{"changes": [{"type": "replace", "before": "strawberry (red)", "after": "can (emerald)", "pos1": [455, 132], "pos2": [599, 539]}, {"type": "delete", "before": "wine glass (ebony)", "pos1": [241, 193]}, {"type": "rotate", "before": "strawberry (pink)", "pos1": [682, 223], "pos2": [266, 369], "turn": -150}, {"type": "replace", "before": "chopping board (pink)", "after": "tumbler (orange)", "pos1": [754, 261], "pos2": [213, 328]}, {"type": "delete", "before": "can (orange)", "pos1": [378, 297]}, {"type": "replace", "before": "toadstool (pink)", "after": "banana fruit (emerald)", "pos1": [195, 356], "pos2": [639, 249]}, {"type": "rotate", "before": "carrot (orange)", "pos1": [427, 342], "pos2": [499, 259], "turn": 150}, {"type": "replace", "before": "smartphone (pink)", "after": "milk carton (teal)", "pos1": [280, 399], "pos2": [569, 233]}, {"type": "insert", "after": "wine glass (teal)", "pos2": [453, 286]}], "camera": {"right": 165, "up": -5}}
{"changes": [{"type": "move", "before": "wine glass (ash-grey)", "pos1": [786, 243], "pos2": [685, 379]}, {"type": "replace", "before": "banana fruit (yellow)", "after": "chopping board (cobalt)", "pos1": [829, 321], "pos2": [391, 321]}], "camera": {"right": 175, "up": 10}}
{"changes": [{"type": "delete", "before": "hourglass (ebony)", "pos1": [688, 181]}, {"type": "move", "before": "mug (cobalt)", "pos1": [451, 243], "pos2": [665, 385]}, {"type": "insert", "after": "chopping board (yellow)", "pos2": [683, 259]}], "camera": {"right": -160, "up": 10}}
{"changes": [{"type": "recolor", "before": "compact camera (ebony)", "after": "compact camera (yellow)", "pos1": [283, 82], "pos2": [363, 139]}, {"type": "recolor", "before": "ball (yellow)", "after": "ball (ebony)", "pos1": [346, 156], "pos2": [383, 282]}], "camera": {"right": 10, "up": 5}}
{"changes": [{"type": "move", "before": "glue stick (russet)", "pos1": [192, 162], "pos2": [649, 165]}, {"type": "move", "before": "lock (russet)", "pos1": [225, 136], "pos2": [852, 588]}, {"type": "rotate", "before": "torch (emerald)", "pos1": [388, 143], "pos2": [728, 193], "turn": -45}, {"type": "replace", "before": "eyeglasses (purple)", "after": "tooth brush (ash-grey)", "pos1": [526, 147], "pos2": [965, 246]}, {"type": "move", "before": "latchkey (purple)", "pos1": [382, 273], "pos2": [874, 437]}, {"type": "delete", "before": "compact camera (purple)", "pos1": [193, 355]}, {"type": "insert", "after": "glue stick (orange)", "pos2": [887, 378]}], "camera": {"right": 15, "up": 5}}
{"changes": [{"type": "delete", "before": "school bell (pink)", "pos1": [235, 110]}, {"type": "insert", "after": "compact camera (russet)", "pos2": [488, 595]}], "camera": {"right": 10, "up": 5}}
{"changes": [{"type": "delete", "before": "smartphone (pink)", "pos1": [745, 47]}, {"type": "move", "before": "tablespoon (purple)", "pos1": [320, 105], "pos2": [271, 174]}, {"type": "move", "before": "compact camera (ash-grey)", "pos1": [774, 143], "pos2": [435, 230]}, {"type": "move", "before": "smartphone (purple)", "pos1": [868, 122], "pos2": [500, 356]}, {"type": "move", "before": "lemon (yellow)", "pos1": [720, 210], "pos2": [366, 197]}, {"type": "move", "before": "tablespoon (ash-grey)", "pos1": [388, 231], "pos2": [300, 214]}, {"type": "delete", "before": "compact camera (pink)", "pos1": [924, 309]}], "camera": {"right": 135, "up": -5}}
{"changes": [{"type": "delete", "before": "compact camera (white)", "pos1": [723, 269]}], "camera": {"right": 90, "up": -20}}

==============================

▶ **TASK INSTRUCTIONS**
Your reply should consist of the records, duplicated exactly.

▶ **WRITTEN ANSWER**
{"changes": [{"type": "replace", "before": "strawberry (red)", "after": "can (emerald)", "pos1": [455, 132], "pos2": [599, 539]}, {"type": "delete", "before": "wine glass (ebony)", "pos1": [241, 193]}, {"type": "rotate", "before": "strawberry (pink)", "pos1": [682, 223], "pos2": [266, 369], "turn": -150}, {"type": "replace", "before": "chopping board (pink)", "after": "tumbler (orange)", "pos1": [754, 261], "pos2": [213, 328]}, {"type": "delete", "before": "can (orange)", "pos1": [378, 297]}, {"type": "replace", "before": "toadstool (pink)", "after": "banana fruit (emerald)", "pos1": [195, 356], "pos2": [639, 249]}, {"type": "rotate", "before": "carrot (orange)", "pos1": [427, 342], "pos2": [499, 259], "turn": 150}, {"type": "replace", "before": "smartphone (pink)", "after": "milk carton (teal)", "pos1": [280, 399], "pos2": [569, 233]}, {"type": "insert", "after": "wine glass (teal)", "pos2": [453, 286]}], "camera": {"right": 165, "up": -5}}
{"changes": [{"type": "move", "before": "wine glass (ash-grey)", "pos1": [786, 243], "pos2": [685, 379]}, {"type": "replace", "before": "banana fruit (yellow)", "after": "chopping board (cobalt)", "pos1": [829, 321], "pos2": [391, 321]}], "camera": {"right": 175, "up": 10}}
{"changes": [{"type": "delete", "before": "hourglass (ebony)", "pos1": [688, 181]}, {"type": "move", "before": "mug (cobalt)", "pos1": [451, 243], "pos2": [665, 385]}, {"type": "insert", "after": "chopping board (yellow)", "pos2": [683, 259]}], "camera": {"right": -160, "up": 10}}
{"changes": [{"type": "recolor", "before": "compact camera (ebony)", "after": "compact camera (yellow)", "pos1": [283, 82], "pos2": [363, 139]}, {"type": "recolor", "before": "ball (yellow)", "after": "ball (ebony)", "pos1": [346, 156], "pos2": [383, 282]}], "camera": {"right": 10, "up": 5}}
{"changes": [{"type": "move", "before": "glue stick (russet)", "pos1": [192, 162], "pos2": [649, 165]}, {"type": "move", "before": "lock (russet)", "pos1": [225, 136], "pos2": [852, 588]}, {"type": "rotate", "before": "torch (emerald)", "pos1": [388, 143], "pos2": [728, 193], "turn": -45}, {"type": "replace", "before": "eyeglasses (purple)", "after": "tooth brush (ash-grey)", "pos1": [526, 147], "pos2": [965, 246]}, {"type": "move", "before": "latchkey (purple)", "pos1": [382, 273], "pos2": [874, 437]}, {"type": "delete", "before": "compact camera (purple)", "pos1": [193, 355]}, {"type": "insert", "after": "glue stick (orange)", "pos2": [887, 378]}], "camera": {"right": 15, "up": 5}}
{"changes": [{"type": "delete", "before": "school bell (pink)", "pos1": [235, 110]}, {"type": "insert", "after": "compact camera (russet)", "pos2": [488, 595]}], "camera": {"right": 10, "up": 5}}
{"changes": [{"type": "delete", "before": "smartphone (pink)", "pos1": [745, 47]}, {"type": "move", "before": "tablespoon (purple)", "pos1": [320, 105], "pos2": [271, 174]}, {"type": "move", "before": "compact camera (ash-grey)", "pos1": [774, 143], "pos2": [435, 230]}, {"type": "move", "before": "smartphone (purple)", "pos1": [868, 122], "pos2": [500, 356]}, {"type": "move", "before": "lemon (yellow)", "pos1": [720, 210], "pos2": [366, 197]}, {"type": "move", "before": "tablespoon (ash-grey)", "pos1": [388, 231], "pos2": [300, 214]}, {"type": "delete", "before": "compact camera (pink)", "pos1": [924, 309]}], "camera": {"right": 135, "up": -5}}
{"changes": [{"type": "delete", "before": "compact camera (white)", "pos1": [723, 269]}], "camera": {"right": 90, "up": -20}}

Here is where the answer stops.